[Change listing data]
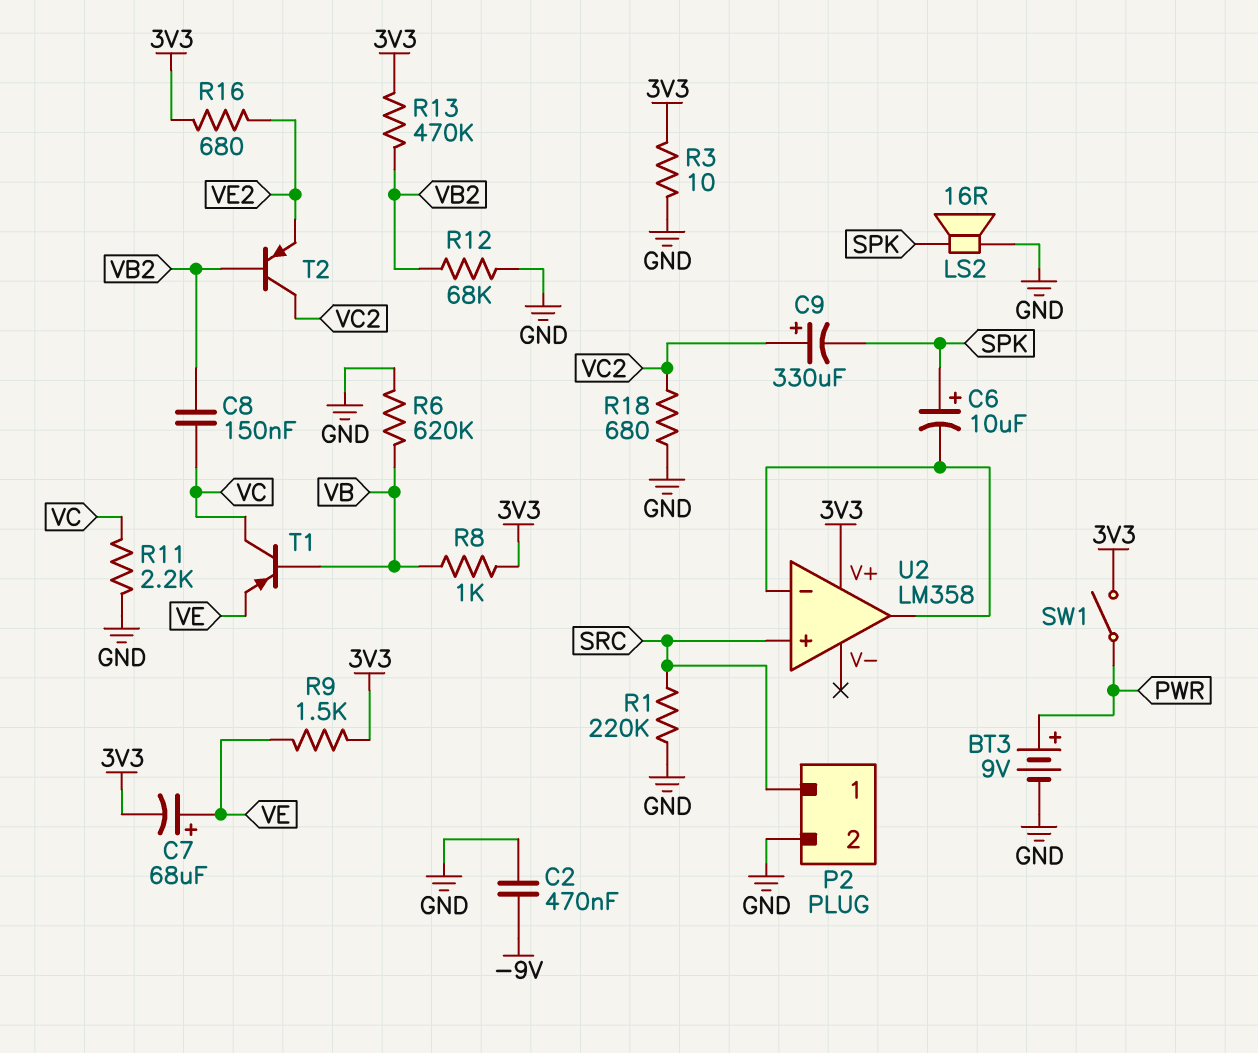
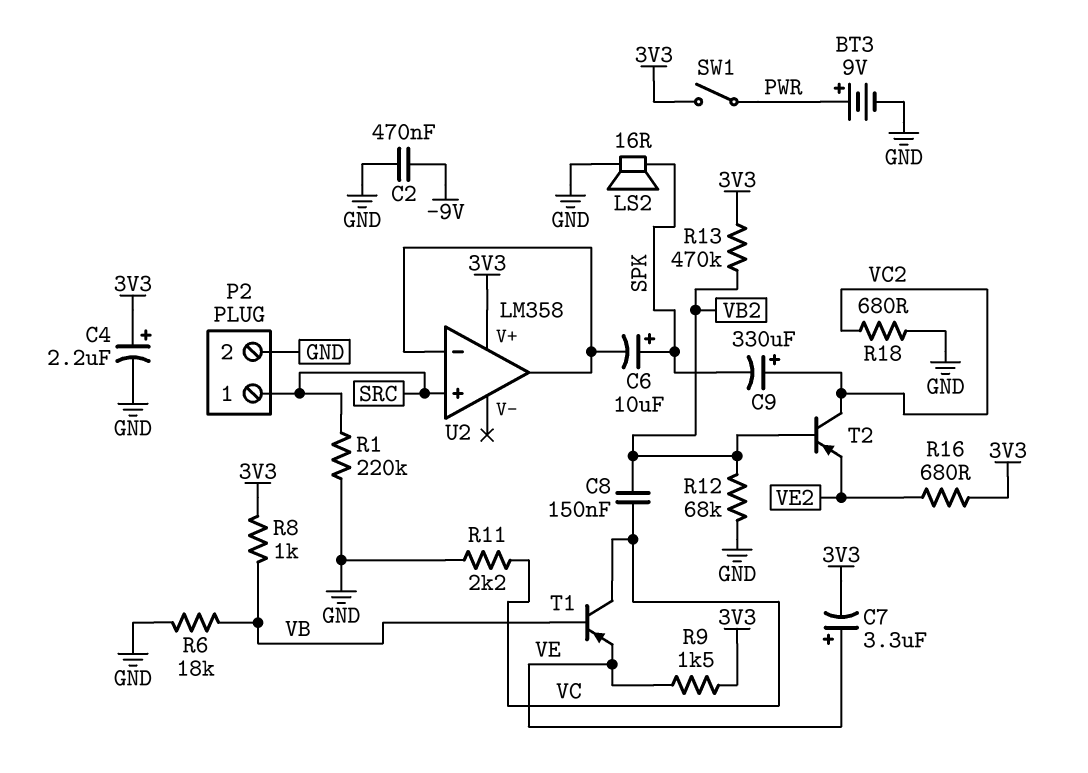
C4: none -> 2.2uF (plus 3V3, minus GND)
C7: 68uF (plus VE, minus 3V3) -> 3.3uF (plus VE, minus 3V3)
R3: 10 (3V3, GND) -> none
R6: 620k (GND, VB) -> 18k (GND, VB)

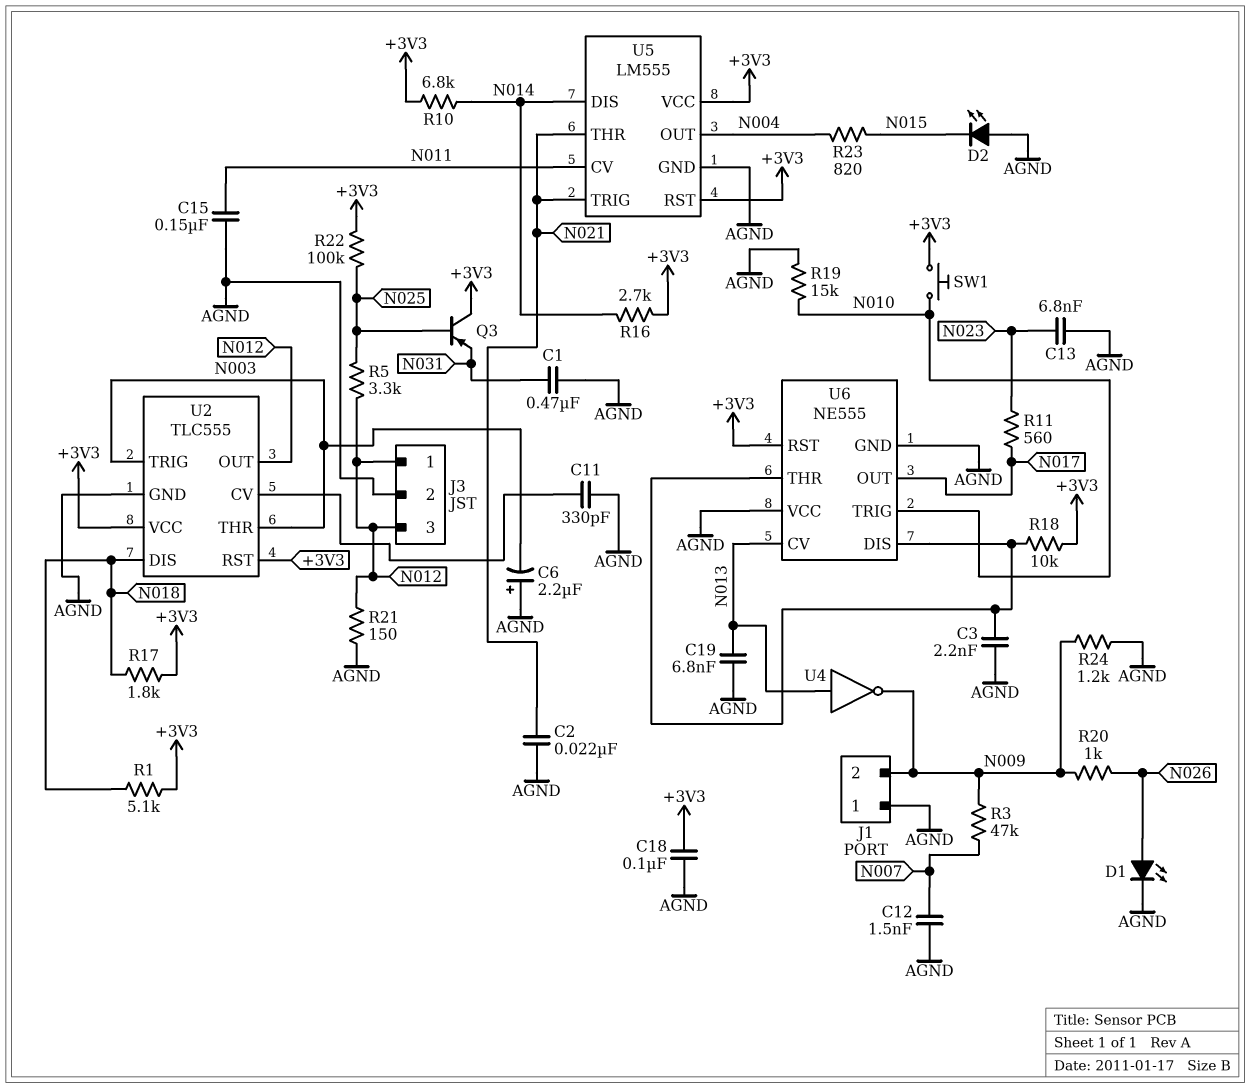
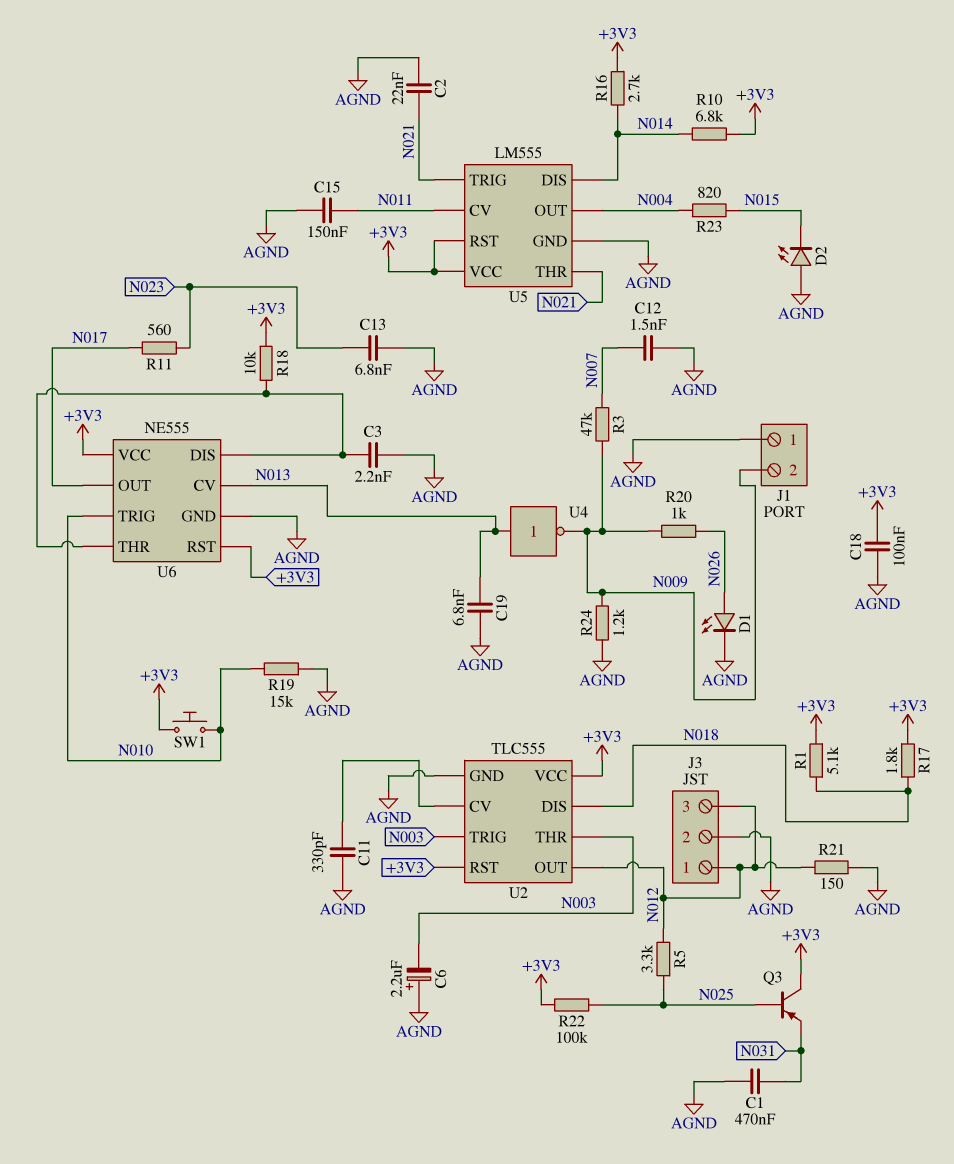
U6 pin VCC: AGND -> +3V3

## [Task requirements]
Could you write out the records again exactly, without any of their pictures?

## [Response to this exercise]
C4: none -> 2.2uF (plus 3V3, minus GND)
C7: 68uF (plus VE, minus 3V3) -> 3.3uF (plus VE, minus 3V3)
R3: 10 (3V3, GND) -> none
R6: 620k (GND, VB) -> 18k (GND, VB)

U6 pin VCC: AGND -> +3V3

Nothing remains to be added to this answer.